Data extracted from a collection:
━━━━━━━━━━━━━━━━

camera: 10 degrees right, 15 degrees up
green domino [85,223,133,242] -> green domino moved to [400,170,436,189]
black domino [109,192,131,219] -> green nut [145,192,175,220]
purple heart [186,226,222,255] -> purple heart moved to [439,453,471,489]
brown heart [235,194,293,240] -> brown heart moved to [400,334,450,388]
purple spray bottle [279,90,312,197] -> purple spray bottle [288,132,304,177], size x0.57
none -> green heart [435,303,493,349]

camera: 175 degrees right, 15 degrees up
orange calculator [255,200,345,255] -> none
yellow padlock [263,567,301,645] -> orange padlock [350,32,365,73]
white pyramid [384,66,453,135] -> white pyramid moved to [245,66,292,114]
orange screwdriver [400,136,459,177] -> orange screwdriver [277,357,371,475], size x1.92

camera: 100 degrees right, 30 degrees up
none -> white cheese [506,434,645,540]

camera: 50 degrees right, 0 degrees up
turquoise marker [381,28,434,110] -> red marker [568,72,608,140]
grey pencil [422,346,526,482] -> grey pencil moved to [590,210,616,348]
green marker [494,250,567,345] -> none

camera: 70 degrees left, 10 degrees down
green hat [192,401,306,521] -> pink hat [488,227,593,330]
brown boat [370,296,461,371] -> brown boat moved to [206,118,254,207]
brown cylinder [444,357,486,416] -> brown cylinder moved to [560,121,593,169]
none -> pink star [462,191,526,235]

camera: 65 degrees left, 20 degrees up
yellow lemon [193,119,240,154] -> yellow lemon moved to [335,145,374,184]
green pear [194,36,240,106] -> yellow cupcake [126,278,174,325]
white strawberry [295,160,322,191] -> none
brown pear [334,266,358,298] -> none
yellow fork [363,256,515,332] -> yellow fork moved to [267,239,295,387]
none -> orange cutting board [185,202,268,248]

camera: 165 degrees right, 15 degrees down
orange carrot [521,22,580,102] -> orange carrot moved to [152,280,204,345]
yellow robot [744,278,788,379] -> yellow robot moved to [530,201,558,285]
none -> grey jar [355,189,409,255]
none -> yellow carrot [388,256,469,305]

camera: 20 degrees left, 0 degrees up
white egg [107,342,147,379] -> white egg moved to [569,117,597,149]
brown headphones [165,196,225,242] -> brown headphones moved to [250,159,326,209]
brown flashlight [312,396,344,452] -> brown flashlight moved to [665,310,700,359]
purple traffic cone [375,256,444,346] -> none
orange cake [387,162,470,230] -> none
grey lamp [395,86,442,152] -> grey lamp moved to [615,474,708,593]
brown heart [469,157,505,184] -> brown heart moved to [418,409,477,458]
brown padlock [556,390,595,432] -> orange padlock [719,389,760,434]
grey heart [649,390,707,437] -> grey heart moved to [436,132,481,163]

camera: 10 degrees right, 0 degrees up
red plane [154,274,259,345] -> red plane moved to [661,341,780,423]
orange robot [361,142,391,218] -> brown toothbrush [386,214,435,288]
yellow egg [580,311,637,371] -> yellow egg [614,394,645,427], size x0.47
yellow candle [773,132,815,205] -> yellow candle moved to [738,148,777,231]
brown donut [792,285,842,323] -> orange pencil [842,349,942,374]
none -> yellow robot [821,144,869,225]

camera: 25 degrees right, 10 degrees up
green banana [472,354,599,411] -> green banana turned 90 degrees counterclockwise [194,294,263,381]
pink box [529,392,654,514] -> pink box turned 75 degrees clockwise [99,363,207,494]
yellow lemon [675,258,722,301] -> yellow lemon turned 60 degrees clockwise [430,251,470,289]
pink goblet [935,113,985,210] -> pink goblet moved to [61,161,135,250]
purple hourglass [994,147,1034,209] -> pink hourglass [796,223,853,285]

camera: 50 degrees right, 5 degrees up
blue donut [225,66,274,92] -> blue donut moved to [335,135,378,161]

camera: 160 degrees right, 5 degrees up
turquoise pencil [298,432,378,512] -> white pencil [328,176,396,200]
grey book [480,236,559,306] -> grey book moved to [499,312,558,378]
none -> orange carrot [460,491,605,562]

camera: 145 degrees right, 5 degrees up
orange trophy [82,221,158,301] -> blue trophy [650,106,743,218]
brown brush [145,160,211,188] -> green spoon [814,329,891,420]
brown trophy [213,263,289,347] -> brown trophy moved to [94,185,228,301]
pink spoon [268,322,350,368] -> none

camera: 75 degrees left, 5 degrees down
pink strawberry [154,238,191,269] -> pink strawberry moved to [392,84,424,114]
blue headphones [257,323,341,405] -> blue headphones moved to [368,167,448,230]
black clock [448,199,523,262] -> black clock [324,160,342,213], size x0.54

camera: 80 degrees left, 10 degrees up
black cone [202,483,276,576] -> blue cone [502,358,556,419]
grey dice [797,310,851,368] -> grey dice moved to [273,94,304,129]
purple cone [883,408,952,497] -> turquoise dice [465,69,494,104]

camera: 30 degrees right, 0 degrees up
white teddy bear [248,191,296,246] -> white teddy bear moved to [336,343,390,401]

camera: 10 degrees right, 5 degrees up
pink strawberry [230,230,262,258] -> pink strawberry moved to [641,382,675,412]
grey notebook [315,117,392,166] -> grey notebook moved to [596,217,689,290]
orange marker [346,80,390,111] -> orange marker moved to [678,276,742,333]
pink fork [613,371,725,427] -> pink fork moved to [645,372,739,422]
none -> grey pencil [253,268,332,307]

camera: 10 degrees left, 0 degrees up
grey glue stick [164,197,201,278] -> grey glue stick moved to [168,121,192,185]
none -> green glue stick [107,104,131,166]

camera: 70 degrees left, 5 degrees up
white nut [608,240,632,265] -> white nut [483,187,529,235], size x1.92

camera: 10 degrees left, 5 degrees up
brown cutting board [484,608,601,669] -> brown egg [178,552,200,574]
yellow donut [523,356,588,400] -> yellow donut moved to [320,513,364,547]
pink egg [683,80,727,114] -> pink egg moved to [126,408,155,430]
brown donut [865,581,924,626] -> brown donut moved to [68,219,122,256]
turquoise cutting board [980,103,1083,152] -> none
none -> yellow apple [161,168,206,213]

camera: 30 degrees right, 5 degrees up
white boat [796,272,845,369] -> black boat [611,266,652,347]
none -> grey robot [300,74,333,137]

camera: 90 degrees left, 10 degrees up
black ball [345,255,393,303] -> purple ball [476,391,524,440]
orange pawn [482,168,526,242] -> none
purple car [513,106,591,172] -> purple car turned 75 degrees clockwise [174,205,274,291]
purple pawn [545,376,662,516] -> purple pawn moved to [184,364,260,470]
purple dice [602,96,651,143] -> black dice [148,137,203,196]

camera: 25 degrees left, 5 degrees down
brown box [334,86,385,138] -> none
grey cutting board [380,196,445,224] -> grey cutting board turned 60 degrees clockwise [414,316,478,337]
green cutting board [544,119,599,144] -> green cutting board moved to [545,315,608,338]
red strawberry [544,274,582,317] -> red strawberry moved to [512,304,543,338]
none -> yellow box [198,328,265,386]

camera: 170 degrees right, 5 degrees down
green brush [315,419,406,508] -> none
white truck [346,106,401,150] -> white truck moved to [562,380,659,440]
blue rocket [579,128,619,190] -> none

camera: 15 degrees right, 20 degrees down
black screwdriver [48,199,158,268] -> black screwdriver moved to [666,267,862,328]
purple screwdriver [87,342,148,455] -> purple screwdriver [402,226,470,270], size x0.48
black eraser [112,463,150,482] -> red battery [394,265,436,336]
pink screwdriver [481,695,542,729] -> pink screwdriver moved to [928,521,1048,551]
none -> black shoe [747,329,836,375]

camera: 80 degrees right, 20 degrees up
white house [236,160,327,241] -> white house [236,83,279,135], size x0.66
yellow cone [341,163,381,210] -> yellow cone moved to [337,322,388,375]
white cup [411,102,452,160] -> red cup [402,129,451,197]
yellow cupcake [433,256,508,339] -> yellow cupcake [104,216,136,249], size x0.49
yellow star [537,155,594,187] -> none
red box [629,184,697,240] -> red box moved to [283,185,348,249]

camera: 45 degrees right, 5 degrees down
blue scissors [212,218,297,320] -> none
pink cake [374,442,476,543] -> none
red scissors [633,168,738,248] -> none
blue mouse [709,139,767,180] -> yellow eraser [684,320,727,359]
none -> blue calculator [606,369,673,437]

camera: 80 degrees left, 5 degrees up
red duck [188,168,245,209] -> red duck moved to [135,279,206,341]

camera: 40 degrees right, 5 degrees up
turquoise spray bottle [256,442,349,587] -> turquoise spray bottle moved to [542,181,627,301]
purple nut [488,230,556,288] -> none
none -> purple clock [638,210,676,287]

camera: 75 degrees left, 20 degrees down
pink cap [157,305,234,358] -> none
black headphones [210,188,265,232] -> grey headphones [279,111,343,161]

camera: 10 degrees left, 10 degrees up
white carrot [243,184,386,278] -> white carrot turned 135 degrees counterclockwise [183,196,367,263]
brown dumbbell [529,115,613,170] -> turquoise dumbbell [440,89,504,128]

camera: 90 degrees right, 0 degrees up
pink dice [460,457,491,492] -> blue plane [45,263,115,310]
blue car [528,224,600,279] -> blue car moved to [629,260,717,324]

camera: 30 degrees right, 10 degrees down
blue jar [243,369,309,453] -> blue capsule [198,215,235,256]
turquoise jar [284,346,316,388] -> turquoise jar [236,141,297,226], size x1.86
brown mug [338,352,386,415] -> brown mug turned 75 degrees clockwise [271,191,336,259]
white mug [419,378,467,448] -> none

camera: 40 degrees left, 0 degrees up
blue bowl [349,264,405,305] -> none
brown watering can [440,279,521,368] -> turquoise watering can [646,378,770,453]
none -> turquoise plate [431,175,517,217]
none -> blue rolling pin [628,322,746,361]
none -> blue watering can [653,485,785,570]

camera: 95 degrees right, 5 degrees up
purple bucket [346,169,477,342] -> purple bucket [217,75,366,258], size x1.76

━━━━━━━━━━━━━━━━

▶ **Assignment**:
Starting at the line that has "grey book [480,236,559,306]" and ending at the line that has "none -> grey pencil [253,268,332,307]", please write out the lines above exactly, leaving out all others.

▶ **Result of the task**:
grey book [480,236,559,306] -> grey book moved to [499,312,558,378]
none -> orange carrot [460,491,605,562]

camera: 145 degrees right, 5 degrees up
orange trophy [82,221,158,301] -> blue trophy [650,106,743,218]
brown brush [145,160,211,188] -> green spoon [814,329,891,420]
brown trophy [213,263,289,347] -> brown trophy moved to [94,185,228,301]
pink spoon [268,322,350,368] -> none

camera: 75 degrees left, 5 degrees down
pink strawberry [154,238,191,269] -> pink strawberry moved to [392,84,424,114]
blue headphones [257,323,341,405] -> blue headphones moved to [368,167,448,230]
black clock [448,199,523,262] -> black clock [324,160,342,213], size x0.54

camera: 80 degrees left, 10 degrees up
black cone [202,483,276,576] -> blue cone [502,358,556,419]
grey dice [797,310,851,368] -> grey dice moved to [273,94,304,129]
purple cone [883,408,952,497] -> turquoise dice [465,69,494,104]

camera: 30 degrees right, 0 degrees up
white teddy bear [248,191,296,246] -> white teddy bear moved to [336,343,390,401]

camera: 10 degrees right, 5 degrees up
pink strawberry [230,230,262,258] -> pink strawberry moved to [641,382,675,412]
grey notebook [315,117,392,166] -> grey notebook moved to [596,217,689,290]
orange marker [346,80,390,111] -> orange marker moved to [678,276,742,333]
pink fork [613,371,725,427] -> pink fork moved to [645,372,739,422]
none -> grey pencil [253,268,332,307]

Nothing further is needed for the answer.